**YOUR ASSIGNMENT**
Your output must hold every entry exactly as written and none of the pictures.

**EXCERPTED DATA**
══════════════════════════════
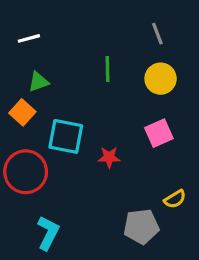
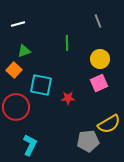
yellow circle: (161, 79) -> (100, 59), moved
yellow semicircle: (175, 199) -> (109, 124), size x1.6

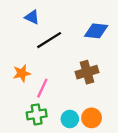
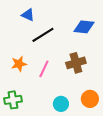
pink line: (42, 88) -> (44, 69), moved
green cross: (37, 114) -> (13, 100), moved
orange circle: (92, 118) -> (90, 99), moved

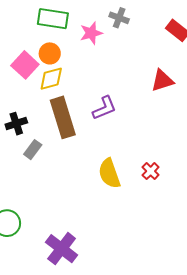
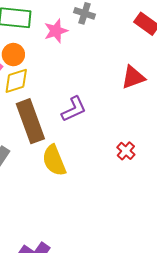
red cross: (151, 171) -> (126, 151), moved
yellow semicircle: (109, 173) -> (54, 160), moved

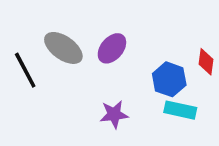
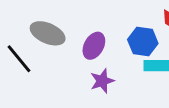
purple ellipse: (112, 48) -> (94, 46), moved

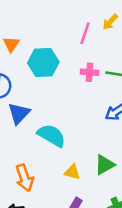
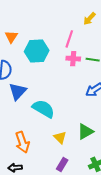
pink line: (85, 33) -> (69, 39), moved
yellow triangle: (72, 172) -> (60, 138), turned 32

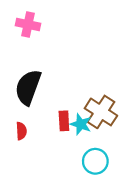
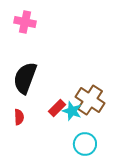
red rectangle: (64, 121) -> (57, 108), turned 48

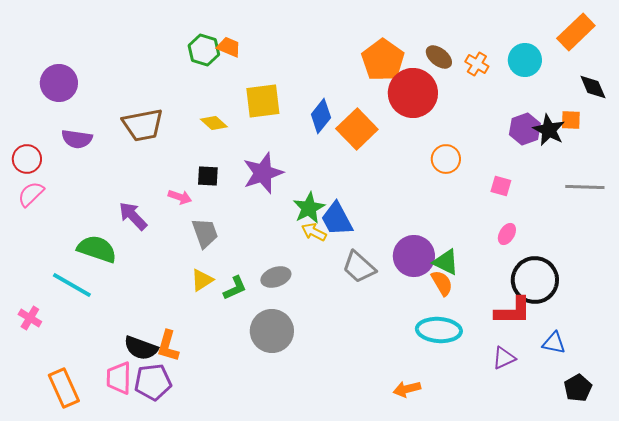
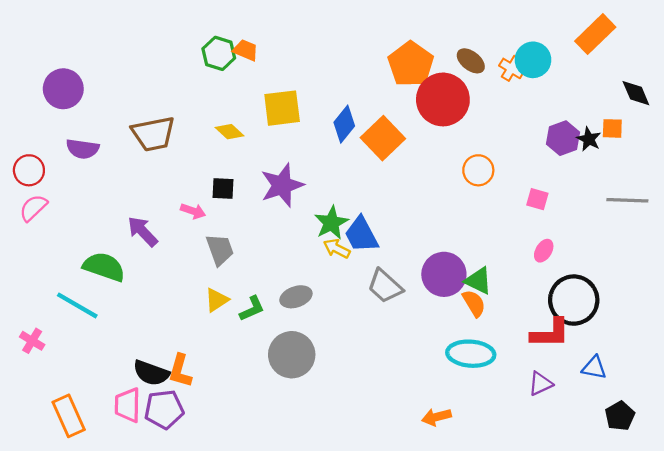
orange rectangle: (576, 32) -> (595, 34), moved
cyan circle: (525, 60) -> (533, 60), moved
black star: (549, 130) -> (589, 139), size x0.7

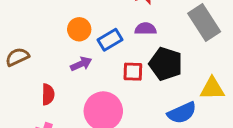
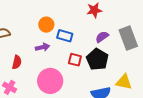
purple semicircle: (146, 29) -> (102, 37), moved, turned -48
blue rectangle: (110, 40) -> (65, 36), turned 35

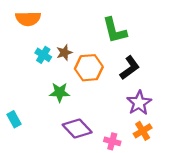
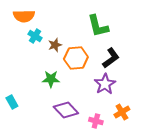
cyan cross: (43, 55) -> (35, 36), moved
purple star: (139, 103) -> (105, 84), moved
══════════════════════════════
**OUTPUT FOR THIS TASK**
yellow circle: (161, 79) -> (100, 59), moved
yellow semicircle: (175, 199) -> (109, 124), size x1.6

pink line: (42, 88) -> (44, 69), moved
green cross: (37, 114) -> (13, 100), moved
orange circle: (92, 118) -> (90, 99), moved

red cross: (151, 171) -> (126, 151), moved
yellow semicircle: (109, 173) -> (54, 160), moved

purple ellipse: (112, 48) -> (94, 46), moved

pink line: (85, 33) -> (69, 39), moved
yellow triangle: (72, 172) -> (60, 138), turned 32

red rectangle: (64, 121) -> (57, 108), turned 48

orange rectangle: (576, 32) -> (595, 34), moved
cyan circle: (525, 60) -> (533, 60), moved
black star: (549, 130) -> (589, 139), size x0.7

purple semicircle: (146, 29) -> (102, 37), moved, turned -48
blue rectangle: (110, 40) -> (65, 36), turned 35

cyan cross: (43, 55) -> (35, 36), moved
purple star: (139, 103) -> (105, 84), moved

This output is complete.